» **TO DO**: Please repeat each line below exactly, with no images in the copy.

Recorded data:

· · ·

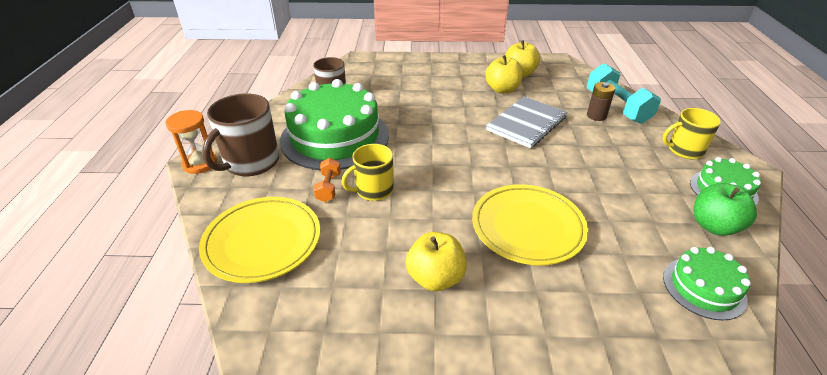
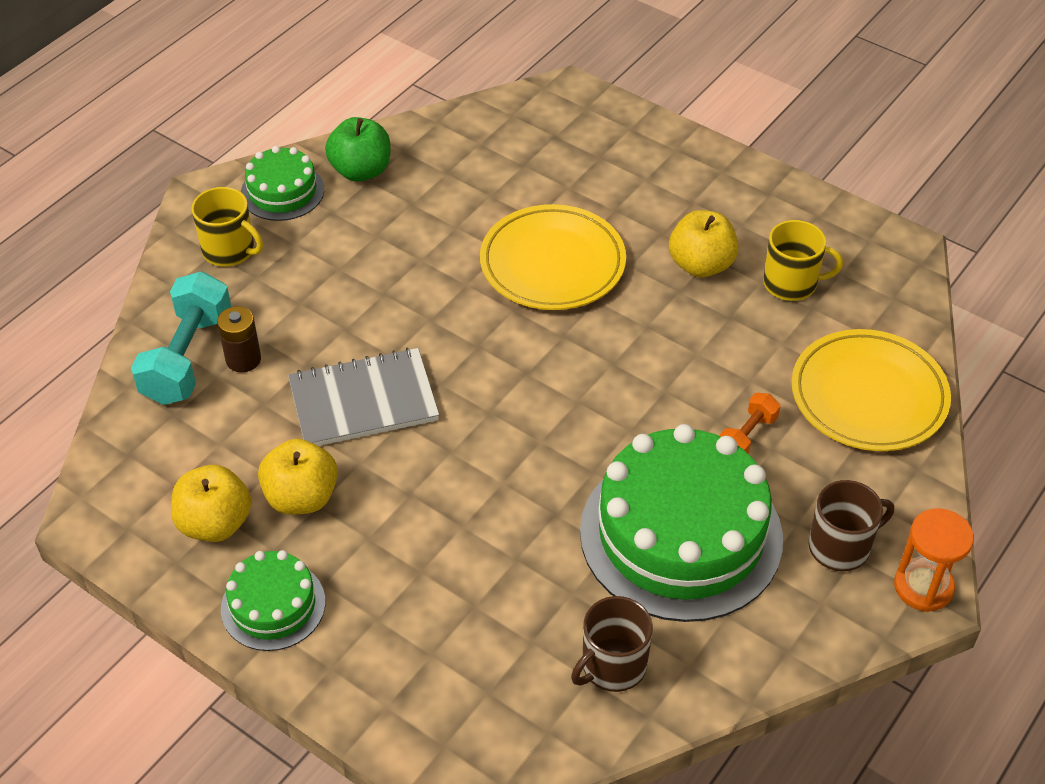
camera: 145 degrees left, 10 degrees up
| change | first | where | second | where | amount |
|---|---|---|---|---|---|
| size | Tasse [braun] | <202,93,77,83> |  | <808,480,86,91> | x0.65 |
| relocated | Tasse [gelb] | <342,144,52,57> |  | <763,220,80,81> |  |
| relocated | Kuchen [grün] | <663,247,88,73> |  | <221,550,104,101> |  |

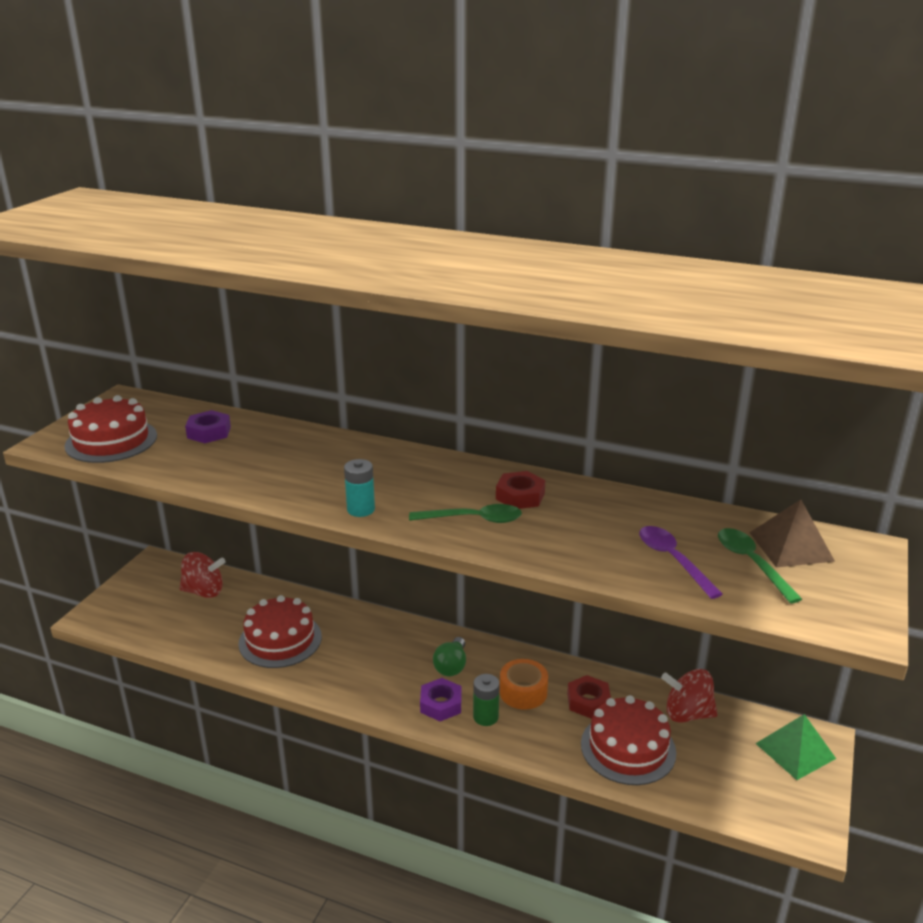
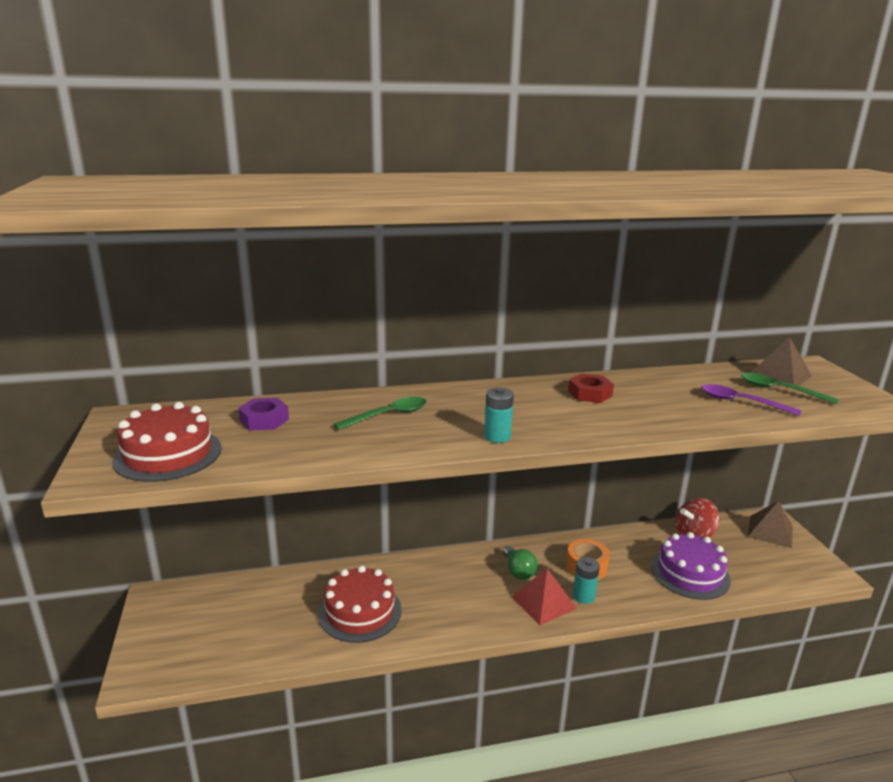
camera: 35 degrees left, 5 degrees down
| change | first | where | second | where | amount |
|---|---|---|---|---|---|
| missing | Kreisel [rot] | <180,552,46,46> |  |  |  |
| relocated | Löffel [grün] | <409,504,113,19> |  | <334,396,93,34> |  |
| exchanged | Sechskantmutter [lila] | <420,678,42,43> | Pyramide [rot] | <511,568,66,57> |  |
| colour | Batterie [grün] | <473,674,27,52> | Batterie [türkis] | <573,557,27,47> |  |
| missing | Sechskantmutter [rot] | <567,675,44,44> |  |  |  |
| colour | Kuchen [rot] | <581,695,95,90> | Kuchen [lila] | <651,532,80,68> |  |
| colour | Pyramide [grün] | <755,714,81,66> | Pyramide [braun] | <748,501,45,47> |  |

· · ·

» **RESPONSE AREA**:
camera: 145 degrees left, 10 degrees up
| change | first | where | second | where | amount |
|---|---|---|---|---|---|
| size | Tasse [braun] | <202,93,77,83> |  | <808,480,86,91> | x0.65 |
| relocated | Tasse [gelb] | <342,144,52,57> |  | <763,220,80,81> |  |
| relocated | Kuchen [grün] | <663,247,88,73> |  | <221,550,104,101> |  |

camera: 35 degrees left, 5 degrees down
| change | first | where | second | where | amount |
|---|---|---|---|---|---|
| missing | Kreisel [rot] | <180,552,46,46> |  |  |  |
| relocated | Löffel [grün] | <409,504,113,19> |  | <334,396,93,34> |  |
| exchanged | Sechskantmutter [lila] | <420,678,42,43> | Pyramide [rot] | <511,568,66,57> |  |
| colour | Batterie [grün] | <473,674,27,52> | Batterie [türkis] | <573,557,27,47> |  |
| missing | Sechskantmutter [rot] | <567,675,44,44> |  |  |  |
| colour | Kuchen [rot] | <581,695,95,90> | Kuchen [lila] | <651,532,80,68> |  |
| colour | Pyramide [grün] | <755,714,81,66> | Pyramide [braun] | <748,501,45,47> |  |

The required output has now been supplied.